**TASK DIRECTIONS:** When the word "yellow" shows up in a line of the records below, copy that line.

**EXERCISE INPUTS:**
┏━━

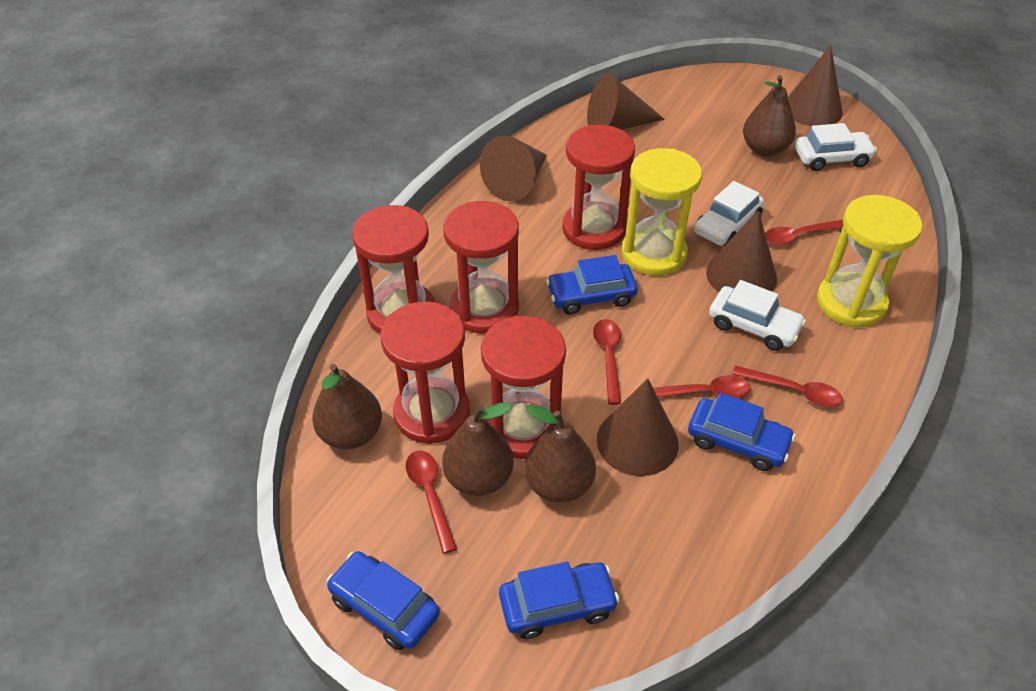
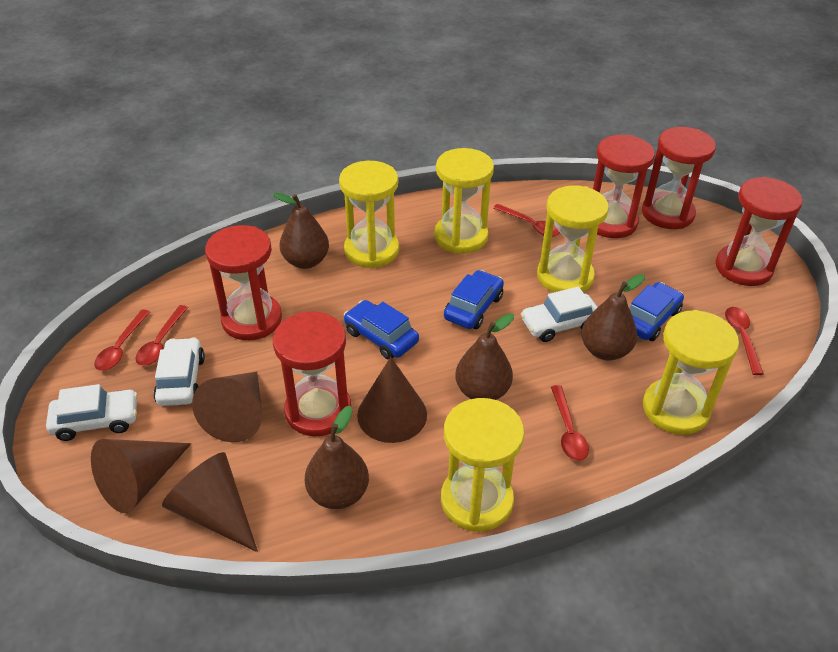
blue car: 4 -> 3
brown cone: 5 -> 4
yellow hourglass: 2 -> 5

┗━━
┏━━

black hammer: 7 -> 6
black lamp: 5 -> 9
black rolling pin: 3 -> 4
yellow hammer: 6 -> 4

┗━━
┏━━

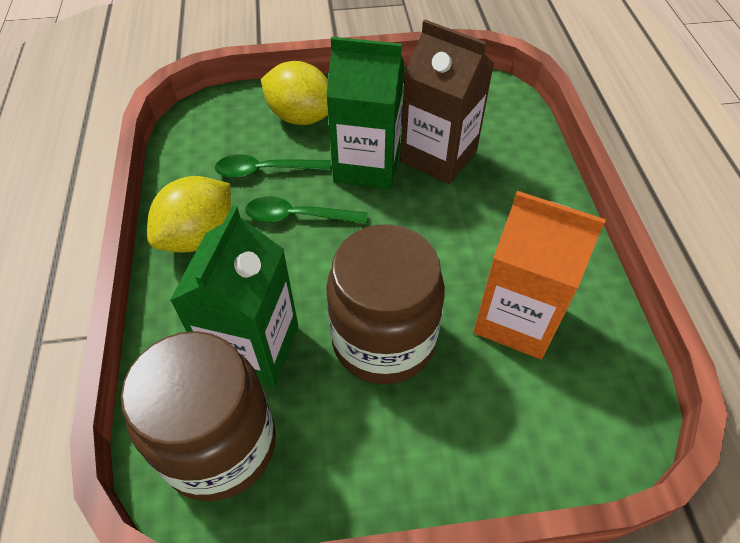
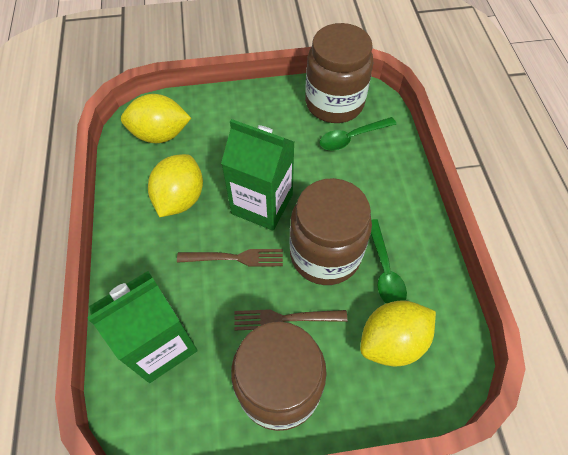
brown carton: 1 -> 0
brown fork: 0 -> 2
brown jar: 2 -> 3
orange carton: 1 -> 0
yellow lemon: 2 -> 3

┗━━

**SOLUTION:**
yellow hourglass: 2 -> 5
yellow hammer: 6 -> 4
yellow lemon: 2 -> 3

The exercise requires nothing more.